» **What is needed**: Among the entries below, find the line with "brown lamp: 6 -> 5", then quote it and each following line up to and including the line with "pink capsule: 2 -> 0", and nothing else.

» **Information**:
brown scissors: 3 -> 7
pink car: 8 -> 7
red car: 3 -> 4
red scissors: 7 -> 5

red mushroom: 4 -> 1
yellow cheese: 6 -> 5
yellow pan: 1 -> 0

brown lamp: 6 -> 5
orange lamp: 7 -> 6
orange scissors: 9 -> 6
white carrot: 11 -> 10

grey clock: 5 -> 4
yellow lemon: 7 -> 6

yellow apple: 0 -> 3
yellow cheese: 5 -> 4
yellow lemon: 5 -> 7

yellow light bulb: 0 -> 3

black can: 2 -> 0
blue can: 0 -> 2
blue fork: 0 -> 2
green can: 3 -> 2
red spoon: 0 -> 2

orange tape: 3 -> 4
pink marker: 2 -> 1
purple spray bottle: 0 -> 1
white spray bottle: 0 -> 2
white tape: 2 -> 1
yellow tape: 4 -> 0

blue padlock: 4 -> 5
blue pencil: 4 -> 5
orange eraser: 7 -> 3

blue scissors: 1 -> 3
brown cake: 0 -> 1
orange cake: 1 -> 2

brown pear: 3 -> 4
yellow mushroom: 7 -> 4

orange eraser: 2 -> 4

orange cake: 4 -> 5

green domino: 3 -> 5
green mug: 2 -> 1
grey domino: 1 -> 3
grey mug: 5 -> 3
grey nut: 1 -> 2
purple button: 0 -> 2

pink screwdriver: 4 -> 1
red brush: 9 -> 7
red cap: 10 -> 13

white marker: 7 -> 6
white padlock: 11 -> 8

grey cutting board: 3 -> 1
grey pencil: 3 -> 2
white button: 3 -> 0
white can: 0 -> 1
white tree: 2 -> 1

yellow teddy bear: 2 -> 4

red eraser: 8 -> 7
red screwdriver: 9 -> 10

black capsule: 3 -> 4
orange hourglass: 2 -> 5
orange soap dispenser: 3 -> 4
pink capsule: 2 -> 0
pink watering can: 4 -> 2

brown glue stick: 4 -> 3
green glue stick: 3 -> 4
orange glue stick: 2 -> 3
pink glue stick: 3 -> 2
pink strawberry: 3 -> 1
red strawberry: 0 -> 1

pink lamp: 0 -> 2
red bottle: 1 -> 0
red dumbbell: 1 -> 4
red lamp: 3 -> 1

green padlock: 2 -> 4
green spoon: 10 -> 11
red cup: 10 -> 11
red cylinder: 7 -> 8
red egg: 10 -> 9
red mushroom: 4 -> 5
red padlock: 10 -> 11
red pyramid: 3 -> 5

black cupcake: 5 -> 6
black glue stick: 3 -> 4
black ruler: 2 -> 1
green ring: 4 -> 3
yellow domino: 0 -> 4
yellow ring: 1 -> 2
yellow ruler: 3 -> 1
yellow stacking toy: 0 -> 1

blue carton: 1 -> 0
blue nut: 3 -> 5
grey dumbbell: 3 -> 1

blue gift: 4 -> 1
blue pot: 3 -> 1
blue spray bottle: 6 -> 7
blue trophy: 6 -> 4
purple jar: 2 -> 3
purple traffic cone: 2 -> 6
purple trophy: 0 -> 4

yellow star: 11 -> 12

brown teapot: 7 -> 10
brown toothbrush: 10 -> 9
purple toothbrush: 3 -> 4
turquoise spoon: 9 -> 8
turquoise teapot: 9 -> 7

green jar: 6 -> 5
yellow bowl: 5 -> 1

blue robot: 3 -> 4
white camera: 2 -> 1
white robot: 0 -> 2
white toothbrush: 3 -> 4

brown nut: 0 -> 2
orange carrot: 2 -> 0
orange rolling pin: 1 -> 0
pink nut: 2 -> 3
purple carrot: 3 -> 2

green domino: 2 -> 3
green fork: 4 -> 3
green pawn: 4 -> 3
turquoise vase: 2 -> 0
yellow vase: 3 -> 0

» **Answer area**:
brown lamp: 6 -> 5
orange lamp: 7 -> 6
orange scissors: 9 -> 6
white carrot: 11 -> 10

grey clock: 5 -> 4
yellow lemon: 7 -> 6

yellow apple: 0 -> 3
yellow cheese: 5 -> 4
yellow lemon: 5 -> 7

yellow light bulb: 0 -> 3

black can: 2 -> 0
blue can: 0 -> 2
blue fork: 0 -> 2
green can: 3 -> 2
red spoon: 0 -> 2

orange tape: 3 -> 4
pink marker: 2 -> 1
purple spray bottle: 0 -> 1
white spray bottle: 0 -> 2
white tape: 2 -> 1
yellow tape: 4 -> 0

blue padlock: 4 -> 5
blue pencil: 4 -> 5
orange eraser: 7 -> 3

blue scissors: 1 -> 3
brown cake: 0 -> 1
orange cake: 1 -> 2

brown pear: 3 -> 4
yellow mushroom: 7 -> 4

orange eraser: 2 -> 4

orange cake: 4 -> 5

green domino: 3 -> 5
green mug: 2 -> 1
grey domino: 1 -> 3
grey mug: 5 -> 3
grey nut: 1 -> 2
purple button: 0 -> 2

pink screwdriver: 4 -> 1
red brush: 9 -> 7
red cap: 10 -> 13

white marker: 7 -> 6
white padlock: 11 -> 8

grey cutting board: 3 -> 1
grey pencil: 3 -> 2
white button: 3 -> 0
white can: 0 -> 1
white tree: 2 -> 1

yellow teddy bear: 2 -> 4

red eraser: 8 -> 7
red screwdriver: 9 -> 10

black capsule: 3 -> 4
orange hourglass: 2 -> 5
orange soap dispenser: 3 -> 4
pink capsule: 2 -> 0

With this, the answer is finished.